Exact wording is needed for every line from the one holding "degrees: 60" to the end of the records below; write those lines out and omit the pictures.

-------- Data provided

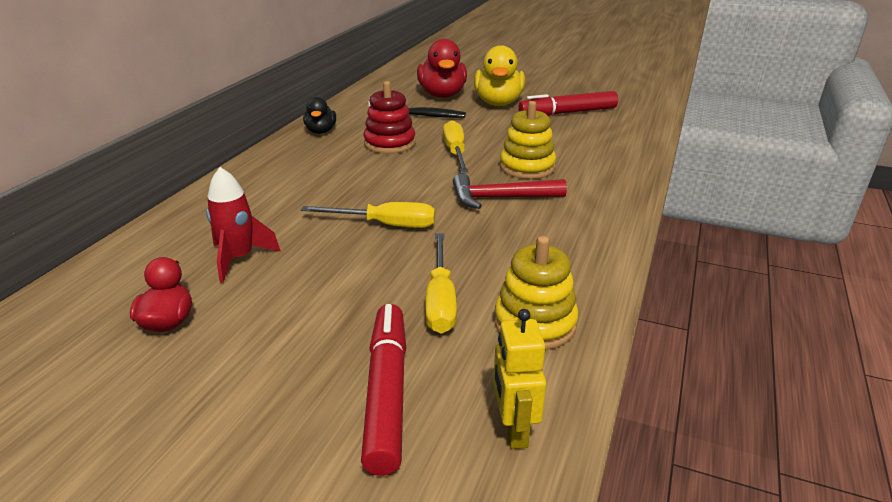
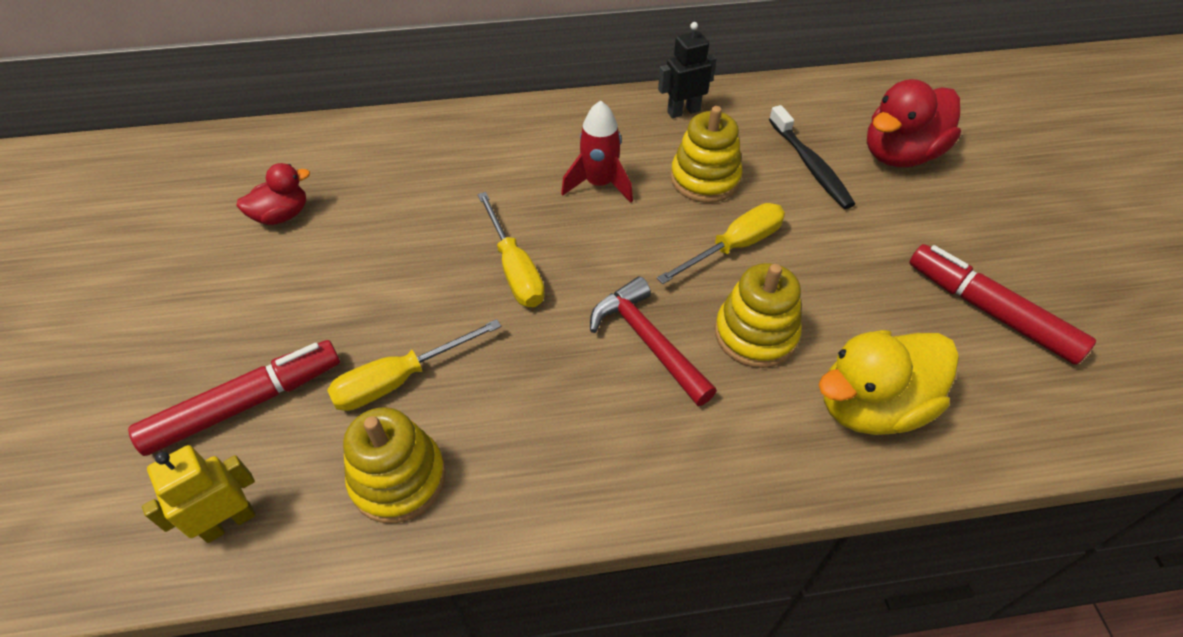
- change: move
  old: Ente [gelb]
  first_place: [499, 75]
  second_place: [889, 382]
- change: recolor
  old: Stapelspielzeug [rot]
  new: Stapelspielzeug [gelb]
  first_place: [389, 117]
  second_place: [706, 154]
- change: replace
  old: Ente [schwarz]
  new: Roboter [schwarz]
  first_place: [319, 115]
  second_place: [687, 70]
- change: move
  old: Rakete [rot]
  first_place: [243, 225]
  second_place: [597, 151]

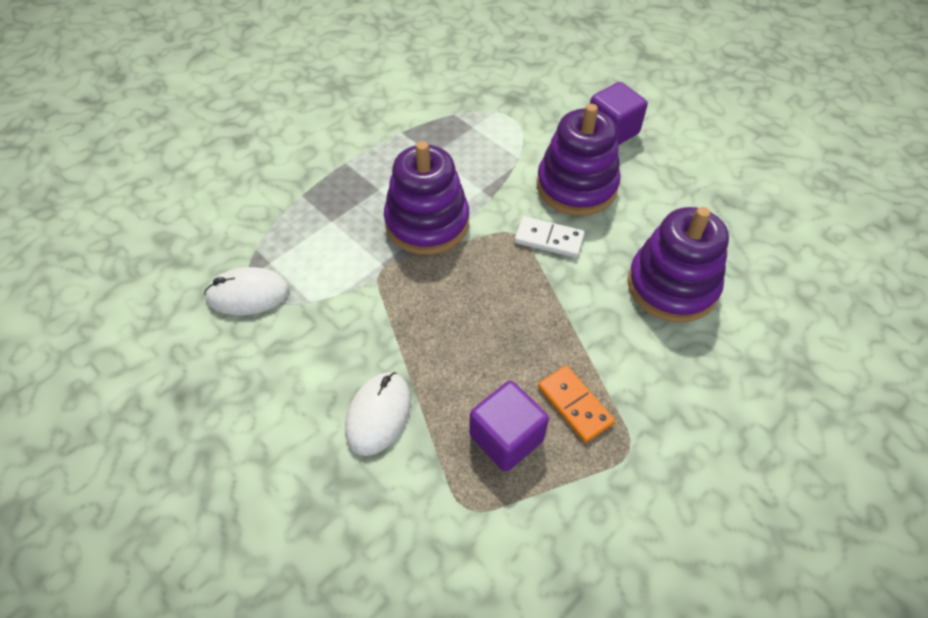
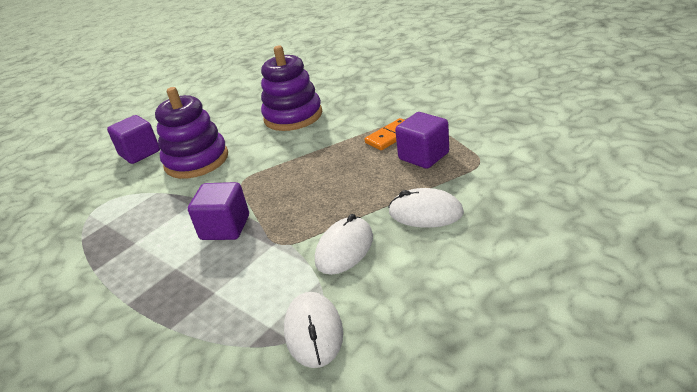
- change: replace
  old: Stapelspielzeug [lila]
  new: Kubus [lila]
  first_place: [426, 198]
  second_place: [218, 211]
- change: delete
  old: Dominostein [weiß]
  first_place: [549, 237]
- change: insert
  new: Computermaus [weiß]
  second_place: [344, 244]

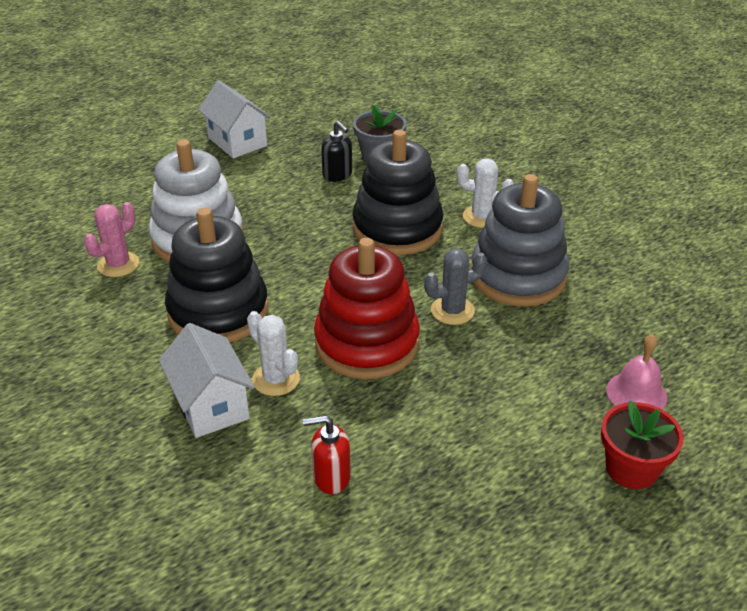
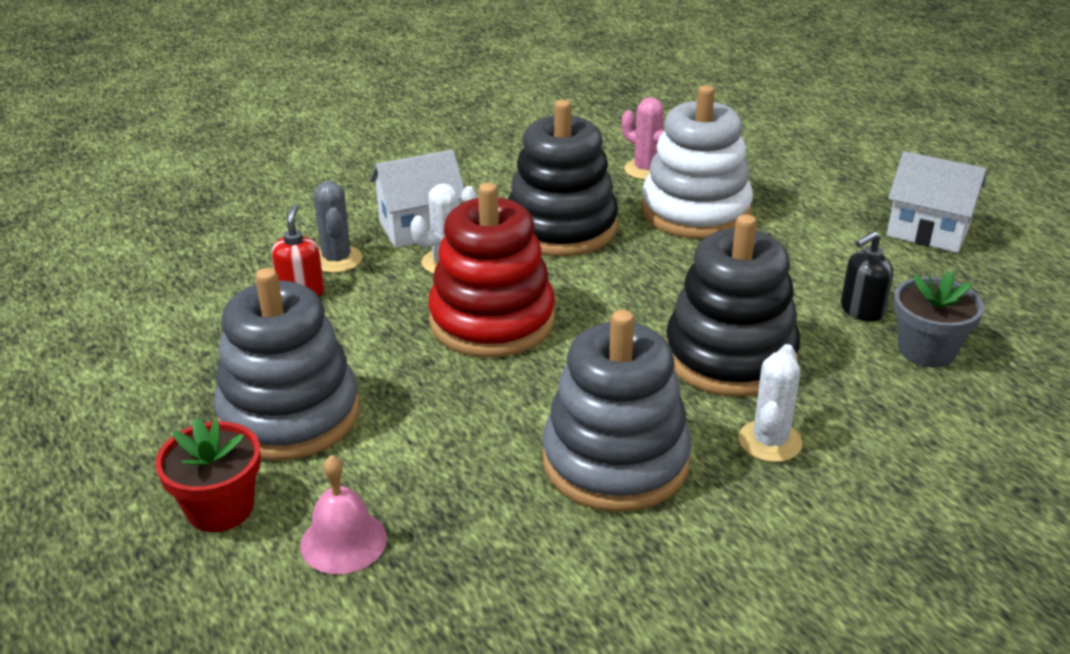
- change: rotate
  old: Haus [weiß]
  first_place: [234, 119]
  second_place: [937, 202]
  degrees: 60
- change: move
  old: Kaktus [grau]
  first_place: [455, 287]
  second_place: [338, 227]
- change: insert
  new: Stapelspielzeug [grau]
  second_place: [287, 364]

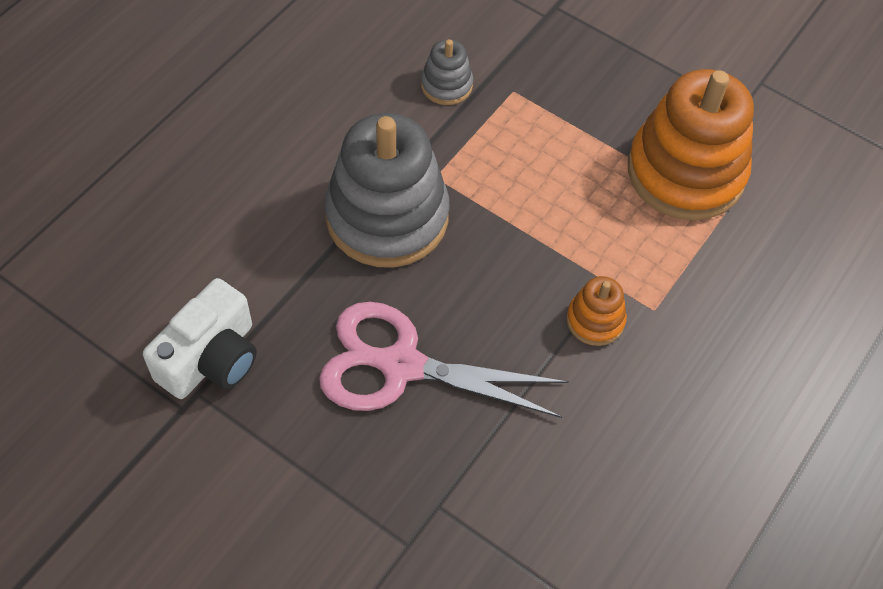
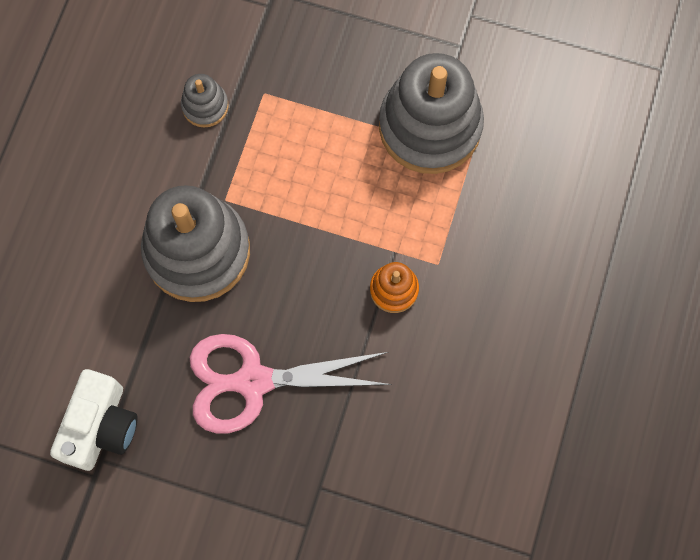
- change: recolor
  old: Stapelspielzeug [orange]
  new: Stapelspielzeug [grau]
  first_place: [691, 144]
  second_place: [431, 113]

----------------

◆ Output of the task:
  degrees: 60
- change: move
  old: Kaktus [grau]
  first_place: [455, 287]
  second_place: [338, 227]
- change: insert
  new: Stapelspielzeug [grau]
  second_place: [287, 364]

- change: recolor
  old: Stapelspielzeug [orange]
  new: Stapelspielzeug [grau]
  first_place: [691, 144]
  second_place: [431, 113]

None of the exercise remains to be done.